• **Records for processing**:
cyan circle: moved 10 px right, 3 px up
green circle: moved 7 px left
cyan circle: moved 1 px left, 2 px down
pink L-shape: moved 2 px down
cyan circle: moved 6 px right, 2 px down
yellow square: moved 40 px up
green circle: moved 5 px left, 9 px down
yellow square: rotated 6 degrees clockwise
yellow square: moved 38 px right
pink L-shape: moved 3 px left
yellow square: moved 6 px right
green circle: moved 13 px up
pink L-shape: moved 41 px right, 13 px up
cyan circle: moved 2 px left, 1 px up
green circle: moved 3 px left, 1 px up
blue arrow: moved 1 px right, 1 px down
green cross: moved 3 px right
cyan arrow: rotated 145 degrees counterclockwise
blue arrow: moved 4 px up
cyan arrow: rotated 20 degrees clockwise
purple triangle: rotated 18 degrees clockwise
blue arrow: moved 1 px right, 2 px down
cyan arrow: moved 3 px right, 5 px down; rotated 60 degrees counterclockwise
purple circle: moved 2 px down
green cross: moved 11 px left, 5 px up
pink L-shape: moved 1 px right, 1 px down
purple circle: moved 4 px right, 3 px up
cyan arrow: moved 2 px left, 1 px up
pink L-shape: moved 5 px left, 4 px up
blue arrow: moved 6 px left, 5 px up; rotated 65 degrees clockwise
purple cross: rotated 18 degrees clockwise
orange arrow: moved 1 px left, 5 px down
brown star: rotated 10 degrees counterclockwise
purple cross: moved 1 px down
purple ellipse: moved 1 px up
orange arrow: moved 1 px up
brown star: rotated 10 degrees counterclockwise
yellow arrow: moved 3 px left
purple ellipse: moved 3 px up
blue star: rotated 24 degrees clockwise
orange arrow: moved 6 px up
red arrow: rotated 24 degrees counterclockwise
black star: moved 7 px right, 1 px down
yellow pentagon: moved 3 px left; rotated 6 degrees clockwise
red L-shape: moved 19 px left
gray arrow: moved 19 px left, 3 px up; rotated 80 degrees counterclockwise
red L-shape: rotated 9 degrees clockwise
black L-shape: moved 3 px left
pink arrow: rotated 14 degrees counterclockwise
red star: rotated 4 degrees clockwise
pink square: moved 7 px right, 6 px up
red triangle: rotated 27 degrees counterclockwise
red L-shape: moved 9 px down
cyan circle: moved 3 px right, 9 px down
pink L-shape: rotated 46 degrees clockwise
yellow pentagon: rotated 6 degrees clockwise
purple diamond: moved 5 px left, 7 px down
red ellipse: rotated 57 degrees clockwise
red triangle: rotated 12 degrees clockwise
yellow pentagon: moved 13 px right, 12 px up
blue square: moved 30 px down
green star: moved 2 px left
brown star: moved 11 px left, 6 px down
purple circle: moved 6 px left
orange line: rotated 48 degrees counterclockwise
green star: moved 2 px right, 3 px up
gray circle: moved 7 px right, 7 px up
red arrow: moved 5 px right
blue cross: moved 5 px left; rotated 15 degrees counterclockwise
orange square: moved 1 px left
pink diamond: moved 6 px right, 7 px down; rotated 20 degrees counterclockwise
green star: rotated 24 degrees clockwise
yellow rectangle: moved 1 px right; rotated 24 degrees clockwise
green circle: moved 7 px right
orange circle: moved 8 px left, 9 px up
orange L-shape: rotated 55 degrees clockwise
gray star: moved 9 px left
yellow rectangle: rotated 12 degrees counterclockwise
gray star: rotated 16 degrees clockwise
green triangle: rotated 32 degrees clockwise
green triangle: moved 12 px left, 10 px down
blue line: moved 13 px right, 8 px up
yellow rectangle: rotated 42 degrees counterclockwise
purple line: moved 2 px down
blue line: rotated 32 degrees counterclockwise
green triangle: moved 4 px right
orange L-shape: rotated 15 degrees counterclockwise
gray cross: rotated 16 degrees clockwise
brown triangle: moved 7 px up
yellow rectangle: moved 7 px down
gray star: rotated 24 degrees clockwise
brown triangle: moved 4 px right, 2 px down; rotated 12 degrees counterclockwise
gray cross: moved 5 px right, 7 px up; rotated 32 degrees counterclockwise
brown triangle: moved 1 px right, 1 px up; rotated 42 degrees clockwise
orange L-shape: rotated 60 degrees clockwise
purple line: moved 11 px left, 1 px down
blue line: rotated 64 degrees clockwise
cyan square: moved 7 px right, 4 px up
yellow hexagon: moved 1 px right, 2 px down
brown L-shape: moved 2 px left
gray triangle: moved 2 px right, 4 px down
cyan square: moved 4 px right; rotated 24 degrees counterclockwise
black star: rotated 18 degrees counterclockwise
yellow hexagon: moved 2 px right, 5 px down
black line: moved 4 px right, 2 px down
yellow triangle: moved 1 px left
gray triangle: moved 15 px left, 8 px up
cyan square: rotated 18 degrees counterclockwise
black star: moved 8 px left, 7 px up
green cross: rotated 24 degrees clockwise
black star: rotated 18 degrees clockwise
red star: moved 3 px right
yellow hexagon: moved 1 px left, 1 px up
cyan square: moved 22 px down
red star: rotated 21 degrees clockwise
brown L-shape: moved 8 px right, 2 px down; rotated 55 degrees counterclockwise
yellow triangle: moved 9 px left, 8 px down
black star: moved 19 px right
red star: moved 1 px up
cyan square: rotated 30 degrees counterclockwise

• **Goal**: Please turn the whole listing above into a numbered list, leaving out any blank lines.

• **Worked answer**:
1. cyan circle: moved 10 px right, 3 px up
2. green circle: moved 7 px left
3. cyan circle: moved 1 px left, 2 px down
4. pink L-shape: moved 2 px down
5. cyan circle: moved 6 px right, 2 px down
6. yellow square: moved 40 px up
7. green circle: moved 5 px left, 9 px down
8. yellow square: rotated 6 degrees clockwise
9. yellow square: moved 38 px right
10. pink L-shape: moved 3 px left
11. yellow square: moved 6 px right
12. green circle: moved 13 px up
13. pink L-shape: moved 41 px right, 13 px up
14. cyan circle: moved 2 px left, 1 px up
15. green circle: moved 3 px left, 1 px up
16. blue arrow: moved 1 px right, 1 px down
17. green cross: moved 3 px right
18. cyan arrow: rotated 145 degrees counterclockwise
19. blue arrow: moved 4 px up
20. cyan arrow: rotated 20 degrees clockwise
21. purple triangle: rotated 18 degrees clockwise
22. blue arrow: moved 1 px right, 2 px down
23. cyan arrow: moved 3 px right, 5 px down; rotated 60 degrees counterclockwise
24. purple circle: moved 2 px down
25. green cross: moved 11 px left, 5 px up
26. pink L-shape: moved 1 px right, 1 px down
27. purple circle: moved 4 px right, 3 px up
28. cyan arrow: moved 2 px left, 1 px up
29. pink L-shape: moved 5 px left, 4 px up
30. blue arrow: moved 6 px left, 5 px up; rotated 65 degrees clockwise
31. purple cross: rotated 18 degrees clockwise
32. orange arrow: moved 1 px left, 5 px down
33. brown star: rotated 10 degrees counterclockwise
34. purple cross: moved 1 px down
35. purple ellipse: moved 1 px up
36. orange arrow: moved 1 px up
37. brown star: rotated 10 degrees counterclockwise
38. yellow arrow: moved 3 px left
39. purple ellipse: moved 3 px up
40. blue star: rotated 24 degrees clockwise
41. orange arrow: moved 6 px up
42. red arrow: rotated 24 degrees counterclockwise
43. black star: moved 7 px right, 1 px down
44. yellow pentagon: moved 3 px left; rotated 6 degrees clockwise
45. red L-shape: moved 19 px left
46. gray arrow: moved 19 px left, 3 px up; rotated 80 degrees counterclockwise
47. red L-shape: rotated 9 degrees clockwise
48. black L-shape: moved 3 px left
49. pink arrow: rotated 14 degrees counterclockwise
50. red star: rotated 4 degrees clockwise
51. pink square: moved 7 px right, 6 px up
52. red triangle: rotated 27 degrees counterclockwise
53. red L-shape: moved 9 px down
54. cyan circle: moved 3 px right, 9 px down
55. pink L-shape: rotated 46 degrees clockwise
56. yellow pentagon: rotated 6 degrees clockwise
57. purple diamond: moved 5 px left, 7 px down
58. red ellipse: rotated 57 degrees clockwise
59. red triangle: rotated 12 degrees clockwise
60. yellow pentagon: moved 13 px right, 12 px up
61. blue square: moved 30 px down
62. green star: moved 2 px left
63. brown star: moved 11 px left, 6 px down
64. purple circle: moved 6 px left
65. orange line: rotated 48 degrees counterclockwise
66. green star: moved 2 px right, 3 px up
67. gray circle: moved 7 px right, 7 px up
68. red arrow: moved 5 px right
69. blue cross: moved 5 px left; rotated 15 degrees counterclockwise
70. orange square: moved 1 px left
71. pink diamond: moved 6 px right, 7 px down; rotated 20 degrees counterclockwise
72. green star: rotated 24 degrees clockwise
73. yellow rectangle: moved 1 px right; rotated 24 degrees clockwise
74. green circle: moved 7 px right
75. orange circle: moved 8 px left, 9 px up
76. orange L-shape: rotated 55 degrees clockwise
77. gray star: moved 9 px left
78. yellow rectangle: rotated 12 degrees counterclockwise
79. gray star: rotated 16 degrees clockwise
80. green triangle: rotated 32 degrees clockwise
81. green triangle: moved 12 px left, 10 px down
82. blue line: moved 13 px right, 8 px up
83. yellow rectangle: rotated 42 degrees counterclockwise
84. purple line: moved 2 px down
85. blue line: rotated 32 degrees counterclockwise
86. green triangle: moved 4 px right
87. orange L-shape: rotated 15 degrees counterclockwise
88. gray cross: rotated 16 degrees clockwise
89. brown triangle: moved 7 px up
90. yellow rectangle: moved 7 px down
91. gray star: rotated 24 degrees clockwise
92. brown triangle: moved 4 px right, 2 px down; rotated 12 degrees counterclockwise
93. gray cross: moved 5 px right, 7 px up; rotated 32 degrees counterclockwise
94. brown triangle: moved 1 px right, 1 px up; rotated 42 degrees clockwise
95. orange L-shape: rotated 60 degrees clockwise
96. purple line: moved 11 px left, 1 px down
97. blue line: rotated 64 degrees clockwise
98. cyan square: moved 7 px right, 4 px up
99. yellow hexagon: moved 1 px right, 2 px down
100. brown L-shape: moved 2 px left
101. gray triangle: moved 2 px right, 4 px down
102. cyan square: moved 4 px right; rotated 24 degrees counterclockwise
103. black star: rotated 18 degrees counterclockwise
104. yellow hexagon: moved 2 px right, 5 px down
105. black line: moved 4 px right, 2 px down
106. yellow triangle: moved 1 px left
107. gray triangle: moved 15 px left, 8 px up
108. cyan square: rotated 18 degrees counterclockwise
109. black star: moved 8 px left, 7 px up
110. green cross: rotated 24 degrees clockwise
111. black star: rotated 18 degrees clockwise
112. red star: moved 3 px right
113. yellow hexagon: moved 1 px left, 1 px up
114. cyan square: moved 22 px down
115. red star: rotated 21 degrees clockwise
116. brown L-shape: moved 8 px right, 2 px down; rotated 55 degrees counterclockwise
117. yellow triangle: moved 9 px left, 8 px down
118. black star: moved 19 px right
119. red star: moved 1 px up
120. cyan square: rotated 30 degrees counterclockwise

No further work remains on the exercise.